# Your assignment
The answer must consist of every line from the entries below that contains the word "LOAD".

--- Source material Enclosed Below ---

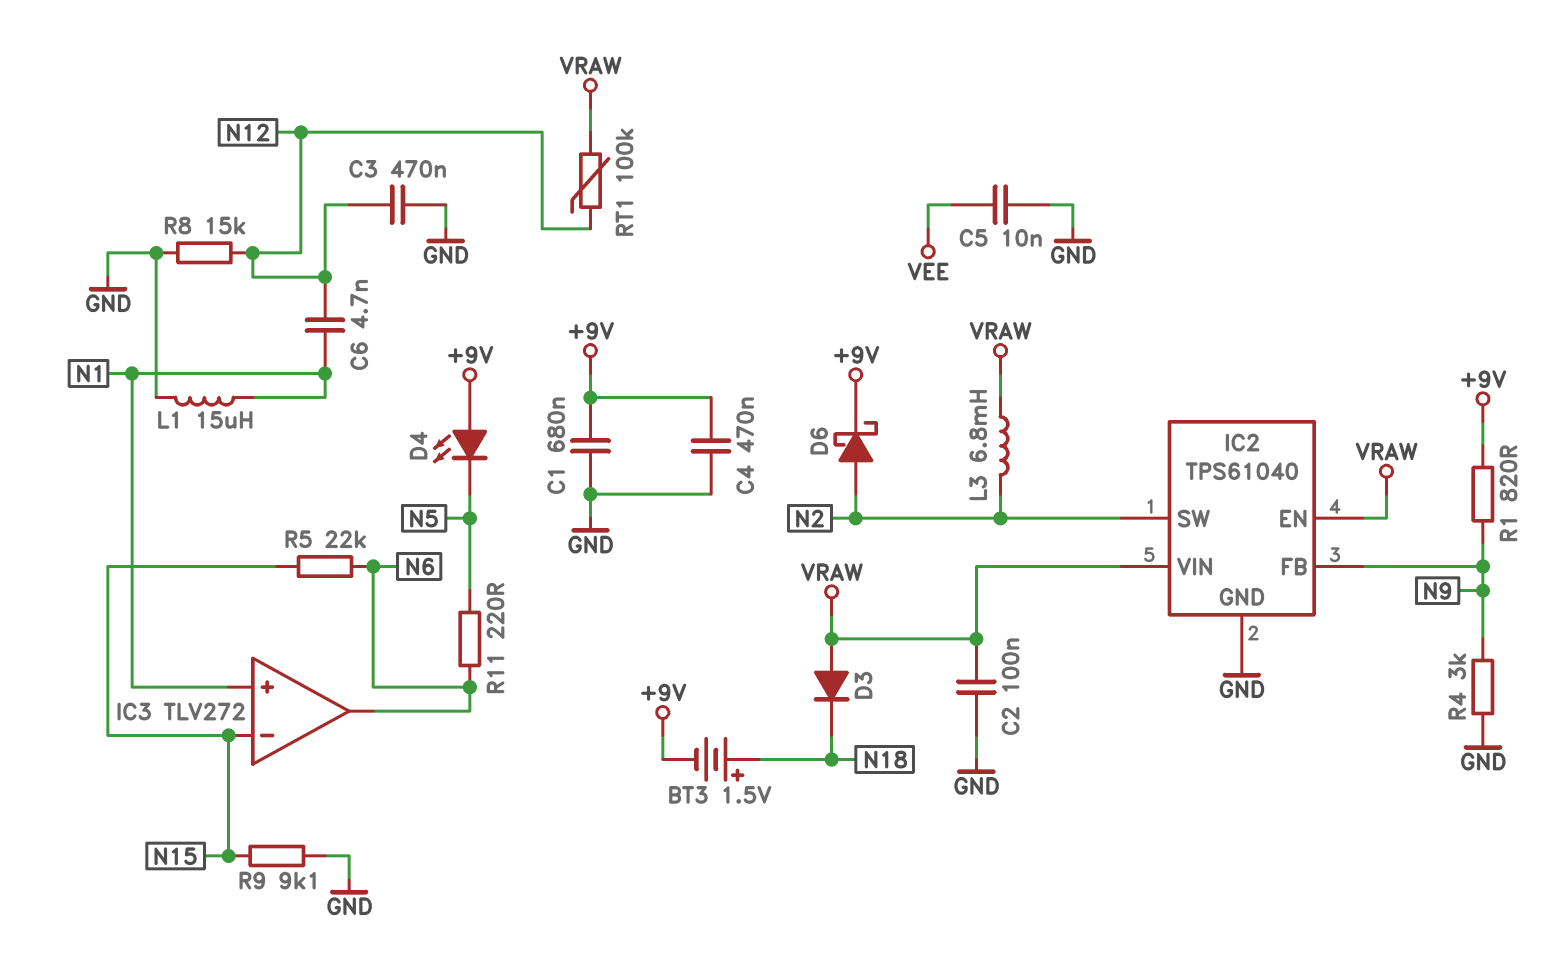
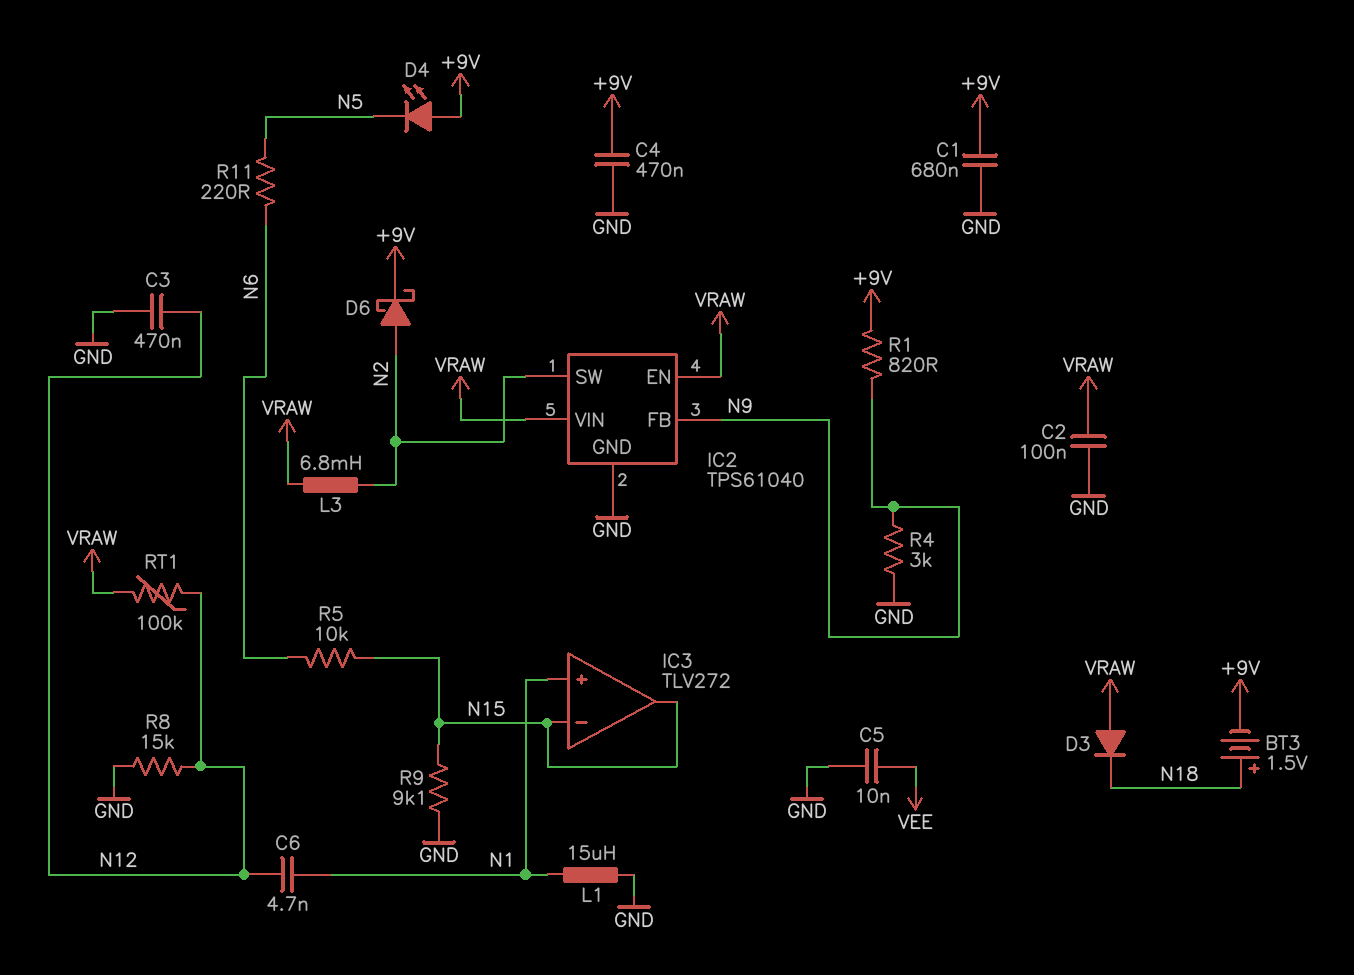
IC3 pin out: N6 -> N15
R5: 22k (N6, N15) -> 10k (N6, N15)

--- End of Enclosed Source material ---
--- Source material Enclosed Below ---

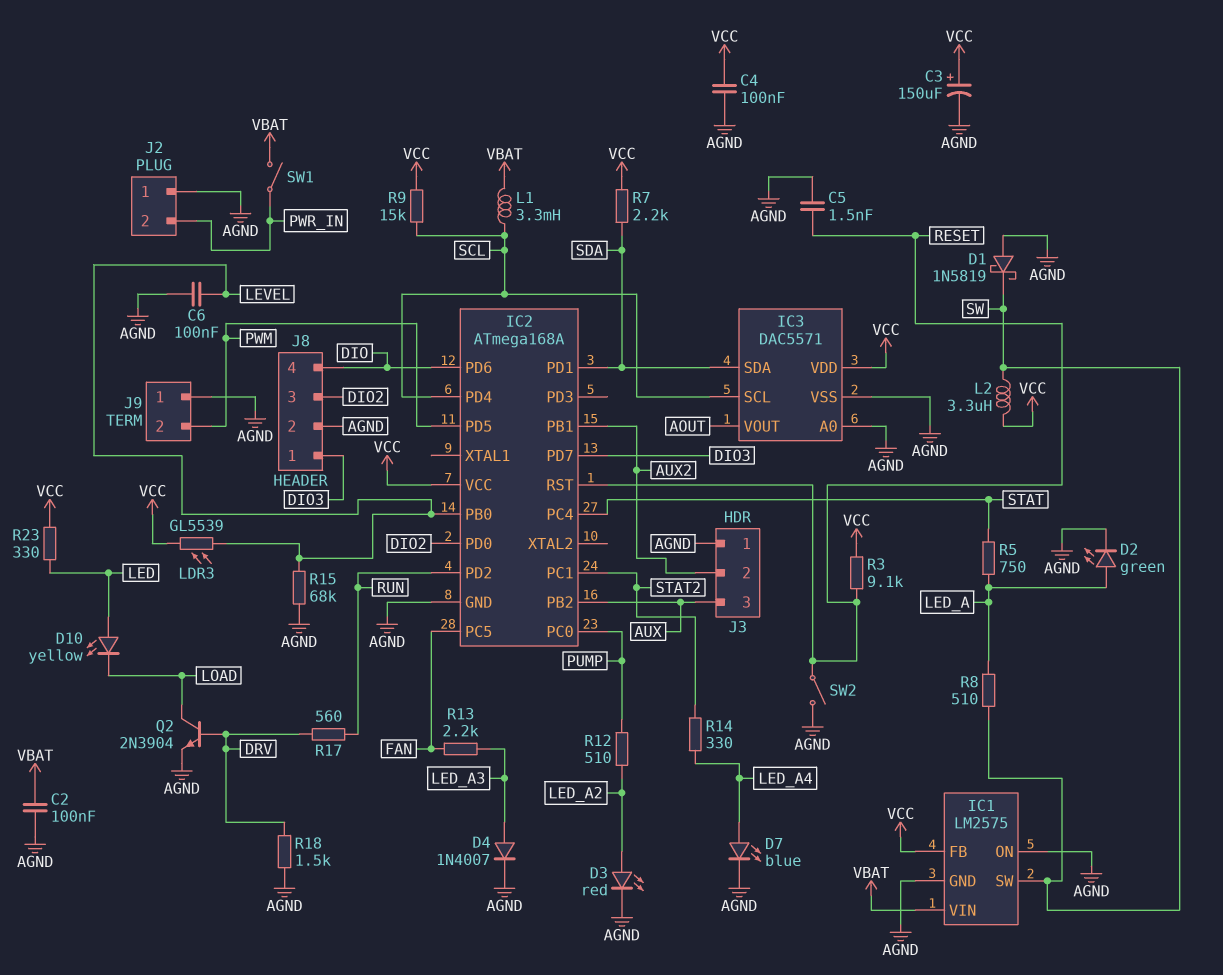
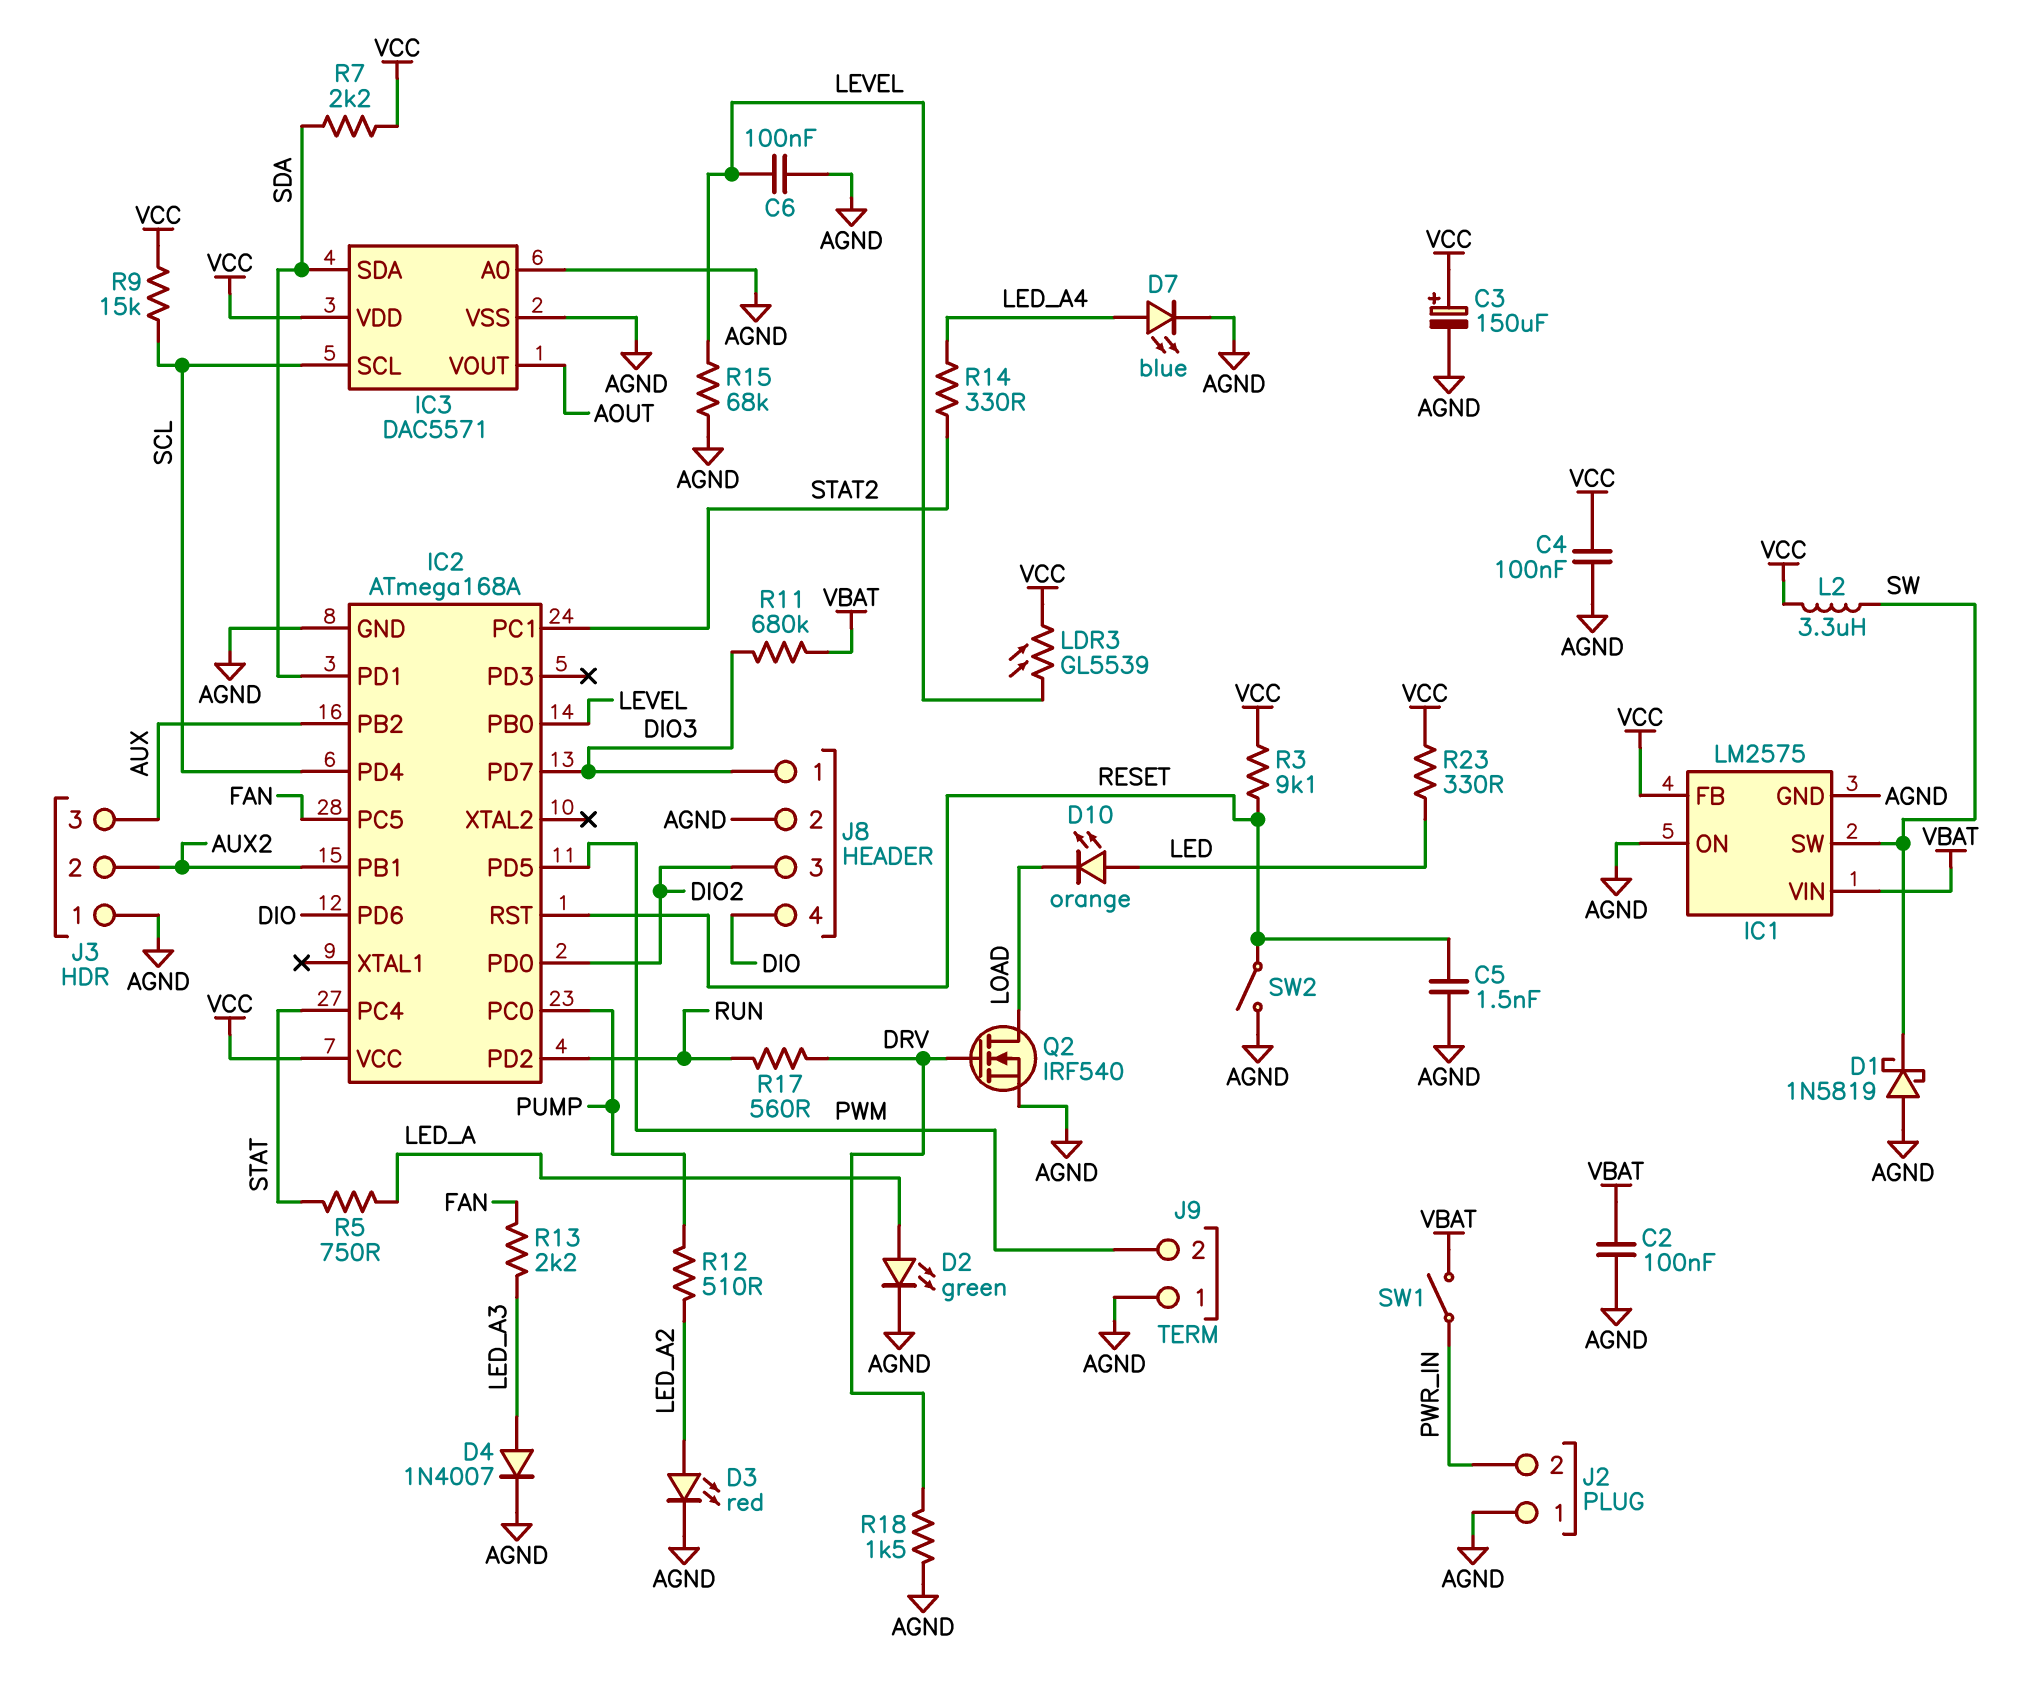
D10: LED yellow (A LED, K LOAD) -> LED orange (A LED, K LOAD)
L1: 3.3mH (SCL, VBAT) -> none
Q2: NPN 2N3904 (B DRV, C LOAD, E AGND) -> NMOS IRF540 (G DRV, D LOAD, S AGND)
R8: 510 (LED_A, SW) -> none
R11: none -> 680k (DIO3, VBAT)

--- End of Enclosed Source material ---

# Response area
D10: LED yellow (A LED, K LOAD) -> LED orange (A LED, K LOAD)
Q2: NPN 2N3904 (B DRV, C LOAD, E AGND) -> NMOS IRF540 (G DRV, D LOAD, S AGND)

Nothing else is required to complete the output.